Provided data.
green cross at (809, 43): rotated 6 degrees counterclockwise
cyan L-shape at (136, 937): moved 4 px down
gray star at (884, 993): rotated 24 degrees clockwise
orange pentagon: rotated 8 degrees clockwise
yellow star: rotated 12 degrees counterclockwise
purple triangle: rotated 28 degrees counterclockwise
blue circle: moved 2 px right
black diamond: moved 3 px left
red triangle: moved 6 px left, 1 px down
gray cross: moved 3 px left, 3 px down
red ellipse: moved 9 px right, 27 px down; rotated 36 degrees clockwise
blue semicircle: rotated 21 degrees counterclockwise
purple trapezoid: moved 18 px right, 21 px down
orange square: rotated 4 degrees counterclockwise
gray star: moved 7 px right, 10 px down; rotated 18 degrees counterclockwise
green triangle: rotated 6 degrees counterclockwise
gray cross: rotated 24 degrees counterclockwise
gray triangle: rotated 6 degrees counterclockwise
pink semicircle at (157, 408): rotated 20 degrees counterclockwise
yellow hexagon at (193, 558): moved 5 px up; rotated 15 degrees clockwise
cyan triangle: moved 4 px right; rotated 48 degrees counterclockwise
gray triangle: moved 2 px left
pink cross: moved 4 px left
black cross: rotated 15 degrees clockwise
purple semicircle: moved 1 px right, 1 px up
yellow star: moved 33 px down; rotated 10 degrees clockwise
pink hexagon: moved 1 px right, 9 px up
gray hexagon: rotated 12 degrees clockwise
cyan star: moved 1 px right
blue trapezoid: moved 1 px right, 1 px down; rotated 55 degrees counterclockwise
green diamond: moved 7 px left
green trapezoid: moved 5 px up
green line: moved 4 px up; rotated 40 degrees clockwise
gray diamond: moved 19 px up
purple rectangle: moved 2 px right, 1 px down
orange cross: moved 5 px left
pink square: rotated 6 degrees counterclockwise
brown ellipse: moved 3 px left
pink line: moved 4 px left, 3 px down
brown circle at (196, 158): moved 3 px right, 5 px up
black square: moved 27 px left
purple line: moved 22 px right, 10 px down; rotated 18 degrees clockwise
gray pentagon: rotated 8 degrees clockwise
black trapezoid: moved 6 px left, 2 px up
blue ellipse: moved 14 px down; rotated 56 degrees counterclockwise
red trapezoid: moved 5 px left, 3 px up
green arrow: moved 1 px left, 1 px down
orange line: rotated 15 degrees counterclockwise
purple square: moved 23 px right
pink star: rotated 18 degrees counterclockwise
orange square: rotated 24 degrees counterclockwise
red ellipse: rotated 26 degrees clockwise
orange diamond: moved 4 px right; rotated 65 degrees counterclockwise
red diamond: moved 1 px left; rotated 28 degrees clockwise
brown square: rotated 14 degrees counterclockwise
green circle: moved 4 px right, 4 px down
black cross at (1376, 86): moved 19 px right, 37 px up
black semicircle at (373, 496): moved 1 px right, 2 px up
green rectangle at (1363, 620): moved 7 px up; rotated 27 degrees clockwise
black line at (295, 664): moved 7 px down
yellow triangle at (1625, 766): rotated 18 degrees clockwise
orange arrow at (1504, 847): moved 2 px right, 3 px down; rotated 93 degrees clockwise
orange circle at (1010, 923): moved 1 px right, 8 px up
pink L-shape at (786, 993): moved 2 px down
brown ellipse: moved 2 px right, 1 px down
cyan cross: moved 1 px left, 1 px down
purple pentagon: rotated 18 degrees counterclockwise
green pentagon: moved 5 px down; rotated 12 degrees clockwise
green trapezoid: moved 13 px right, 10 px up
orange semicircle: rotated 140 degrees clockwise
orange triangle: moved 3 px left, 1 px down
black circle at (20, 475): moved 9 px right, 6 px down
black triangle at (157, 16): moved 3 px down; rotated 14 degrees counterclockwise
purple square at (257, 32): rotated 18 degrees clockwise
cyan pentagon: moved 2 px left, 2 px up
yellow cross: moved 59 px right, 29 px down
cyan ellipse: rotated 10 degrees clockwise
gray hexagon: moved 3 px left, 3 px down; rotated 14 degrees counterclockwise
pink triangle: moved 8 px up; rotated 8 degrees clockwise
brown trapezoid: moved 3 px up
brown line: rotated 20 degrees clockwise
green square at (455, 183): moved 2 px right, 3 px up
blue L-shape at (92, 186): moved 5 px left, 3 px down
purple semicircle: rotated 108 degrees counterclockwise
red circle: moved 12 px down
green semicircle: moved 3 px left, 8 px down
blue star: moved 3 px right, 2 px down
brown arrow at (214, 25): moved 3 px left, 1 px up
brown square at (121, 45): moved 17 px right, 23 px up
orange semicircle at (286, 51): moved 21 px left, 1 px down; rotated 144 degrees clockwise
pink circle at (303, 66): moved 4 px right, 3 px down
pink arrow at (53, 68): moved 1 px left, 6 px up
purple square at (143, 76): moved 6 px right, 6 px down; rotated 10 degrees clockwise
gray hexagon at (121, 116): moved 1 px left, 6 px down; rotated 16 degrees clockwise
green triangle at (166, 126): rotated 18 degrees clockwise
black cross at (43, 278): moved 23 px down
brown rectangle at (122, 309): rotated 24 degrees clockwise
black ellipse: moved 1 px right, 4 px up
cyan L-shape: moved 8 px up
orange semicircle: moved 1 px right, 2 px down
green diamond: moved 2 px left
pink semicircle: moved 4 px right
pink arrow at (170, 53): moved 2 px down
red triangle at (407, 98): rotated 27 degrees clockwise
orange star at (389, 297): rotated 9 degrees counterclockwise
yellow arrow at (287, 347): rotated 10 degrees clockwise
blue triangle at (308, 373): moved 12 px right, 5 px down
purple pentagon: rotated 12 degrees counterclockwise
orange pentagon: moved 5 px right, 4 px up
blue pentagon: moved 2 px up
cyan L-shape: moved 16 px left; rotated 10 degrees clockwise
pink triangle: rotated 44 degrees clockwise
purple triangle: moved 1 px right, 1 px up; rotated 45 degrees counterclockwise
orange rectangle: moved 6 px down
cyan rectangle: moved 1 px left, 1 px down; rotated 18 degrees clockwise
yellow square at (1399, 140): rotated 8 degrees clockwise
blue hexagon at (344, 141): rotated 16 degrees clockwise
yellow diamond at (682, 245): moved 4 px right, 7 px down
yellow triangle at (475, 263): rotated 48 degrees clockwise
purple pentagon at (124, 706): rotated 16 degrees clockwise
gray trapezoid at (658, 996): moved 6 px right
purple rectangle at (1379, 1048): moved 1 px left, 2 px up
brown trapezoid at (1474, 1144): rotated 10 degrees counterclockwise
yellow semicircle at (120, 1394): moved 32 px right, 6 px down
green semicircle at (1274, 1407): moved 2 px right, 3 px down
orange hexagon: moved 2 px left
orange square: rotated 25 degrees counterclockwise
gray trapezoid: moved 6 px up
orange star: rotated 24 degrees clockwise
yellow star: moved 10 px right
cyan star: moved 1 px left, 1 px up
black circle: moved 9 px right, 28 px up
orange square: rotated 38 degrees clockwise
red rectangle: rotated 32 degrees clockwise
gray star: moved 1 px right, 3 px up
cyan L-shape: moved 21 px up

Goal.
Can you reproduce every row above word for word?

Exercise result.
green cross at (809, 43): rotated 6 degrees counterclockwise
cyan L-shape at (136, 937): moved 4 px down
gray star at (884, 993): rotated 24 degrees clockwise
orange pentagon: rotated 8 degrees clockwise
yellow star: rotated 12 degrees counterclockwise
purple triangle: rotated 28 degrees counterclockwise
blue circle: moved 2 px right
black diamond: moved 3 px left
red triangle: moved 6 px left, 1 px down
gray cross: moved 3 px left, 3 px down
red ellipse: moved 9 px right, 27 px down; rotated 36 degrees clockwise
blue semicircle: rotated 21 degrees counterclockwise
purple trapezoid: moved 18 px right, 21 px down
orange square: rotated 4 degrees counterclockwise
gray star: moved 7 px right, 10 px down; rotated 18 degrees counterclockwise
green triangle: rotated 6 degrees counterclockwise
gray cross: rotated 24 degrees counterclockwise
gray triangle: rotated 6 degrees counterclockwise
pink semicircle at (157, 408): rotated 20 degrees counterclockwise
yellow hexagon at (193, 558): moved 5 px up; rotated 15 degrees clockwise
cyan triangle: moved 4 px right; rotated 48 degrees counterclockwise
gray triangle: moved 2 px left
pink cross: moved 4 px left
black cross: rotated 15 degrees clockwise
purple semicircle: moved 1 px right, 1 px up
yellow star: moved 33 px down; rotated 10 degrees clockwise
pink hexagon: moved 1 px right, 9 px up
gray hexagon: rotated 12 degrees clockwise
cyan star: moved 1 px right
blue trapezoid: moved 1 px right, 1 px down; rotated 55 degrees counterclockwise
green diamond: moved 7 px left
green trapezoid: moved 5 px up
green line: moved 4 px up; rotated 40 degrees clockwise
gray diamond: moved 19 px up
purple rectangle: moved 2 px right, 1 px down
orange cross: moved 5 px left
pink square: rotated 6 degrees counterclockwise
brown ellipse: moved 3 px left
pink line: moved 4 px left, 3 px down
brown circle at (196, 158): moved 3 px right, 5 px up
black square: moved 27 px left
purple line: moved 22 px right, 10 px down; rotated 18 degrees clockwise
gray pentagon: rotated 8 degrees clockwise
black trapezoid: moved 6 px left, 2 px up
blue ellipse: moved 14 px down; rotated 56 degrees counterclockwise
red trapezoid: moved 5 px left, 3 px up
green arrow: moved 1 px left, 1 px down
orange line: rotated 15 degrees counterclockwise
purple square: moved 23 px right
pink star: rotated 18 degrees counterclockwise
orange square: rotated 24 degrees counterclockwise
red ellipse: rotated 26 degrees clockwise
orange diamond: moved 4 px right; rotated 65 degrees counterclockwise
red diamond: moved 1 px left; rotated 28 degrees clockwise
brown square: rotated 14 degrees counterclockwise
green circle: moved 4 px right, 4 px down
black cross at (1376, 86): moved 19 px right, 37 px up
black semicircle at (373, 496): moved 1 px right, 2 px up
green rectangle at (1363, 620): moved 7 px up; rotated 27 degrees clockwise
black line at (295, 664): moved 7 px down
yellow triangle at (1625, 766): rotated 18 degrees clockwise
orange arrow at (1504, 847): moved 2 px right, 3 px down; rotated 93 degrees clockwise
orange circle at (1010, 923): moved 1 px right, 8 px up
pink L-shape at (786, 993): moved 2 px down
brown ellipse: moved 2 px right, 1 px down
cyan cross: moved 1 px left, 1 px down
purple pentagon: rotated 18 degrees counterclockwise
green pentagon: moved 5 px down; rotated 12 degrees clockwise
green trapezoid: moved 13 px right, 10 px up
orange semicircle: rotated 140 degrees clockwise
orange triangle: moved 3 px left, 1 px down
black circle at (20, 475): moved 9 px right, 6 px down
black triangle at (157, 16): moved 3 px down; rotated 14 degrees counterclockwise
purple square at (257, 32): rotated 18 degrees clockwise
cyan pentagon: moved 2 px left, 2 px up
yellow cross: moved 59 px right, 29 px down
cyan ellipse: rotated 10 degrees clockwise
gray hexagon: moved 3 px left, 3 px down; rotated 14 degrees counterclockwise
pink triangle: moved 8 px up; rotated 8 degrees clockwise
brown trapezoid: moved 3 px up
brown line: rotated 20 degrees clockwise
green square at (455, 183): moved 2 px right, 3 px up
blue L-shape at (92, 186): moved 5 px left, 3 px down
purple semicircle: rotated 108 degrees counterclockwise
red circle: moved 12 px down
green semicircle: moved 3 px left, 8 px down
blue star: moved 3 px right, 2 px down
brown arrow at (214, 25): moved 3 px left, 1 px up
brown square at (121, 45): moved 17 px right, 23 px up
orange semicircle at (286, 51): moved 21 px left, 1 px down; rotated 144 degrees clockwise
pink circle at (303, 66): moved 4 px right, 3 px down
pink arrow at (53, 68): moved 1 px left, 6 px up
purple square at (143, 76): moved 6 px right, 6 px down; rotated 10 degrees clockwise
gray hexagon at (121, 116): moved 1 px left, 6 px down; rotated 16 degrees clockwise
green triangle at (166, 126): rotated 18 degrees clockwise
black cross at (43, 278): moved 23 px down
brown rectangle at (122, 309): rotated 24 degrees clockwise
black ellipse: moved 1 px right, 4 px up
cyan L-shape: moved 8 px up
orange semicircle: moved 1 px right, 2 px down
green diamond: moved 2 px left
pink semicircle: moved 4 px right
pink arrow at (170, 53): moved 2 px down
red triangle at (407, 98): rotated 27 degrees clockwise
orange star at (389, 297): rotated 9 degrees counterclockwise
yellow arrow at (287, 347): rotated 10 degrees clockwise
blue triangle at (308, 373): moved 12 px right, 5 px down
purple pentagon: rotated 12 degrees counterclockwise
orange pentagon: moved 5 px right, 4 px up
blue pentagon: moved 2 px up
cyan L-shape: moved 16 px left; rotated 10 degrees clockwise
pink triangle: rotated 44 degrees clockwise
purple triangle: moved 1 px right, 1 px up; rotated 45 degrees counterclockwise
orange rectangle: moved 6 px down
cyan rectangle: moved 1 px left, 1 px down; rotated 18 degrees clockwise
yellow square at (1399, 140): rotated 8 degrees clockwise
blue hexagon at (344, 141): rotated 16 degrees clockwise
yellow diamond at (682, 245): moved 4 px right, 7 px down
yellow triangle at (475, 263): rotated 48 degrees clockwise
purple pentagon at (124, 706): rotated 16 degrees clockwise
gray trapezoid at (658, 996): moved 6 px right
purple rectangle at (1379, 1048): moved 1 px left, 2 px up
brown trapezoid at (1474, 1144): rotated 10 degrees counterclockwise
yellow semicircle at (120, 1394): moved 32 px right, 6 px down
green semicircle at (1274, 1407): moved 2 px right, 3 px down
orange hexagon: moved 2 px left
orange square: rotated 25 degrees counterclockwise
gray trapezoid: moved 6 px up
orange star: rotated 24 degrees clockwise
yellow star: moved 10 px right
cyan star: moved 1 px left, 1 px up
black circle: moved 9 px right, 28 px up
orange square: rotated 38 degrees clockwise
red rectangle: rotated 32 degrees clockwise
gray star: moved 1 px right, 3 px up
cyan L-shape: moved 21 px up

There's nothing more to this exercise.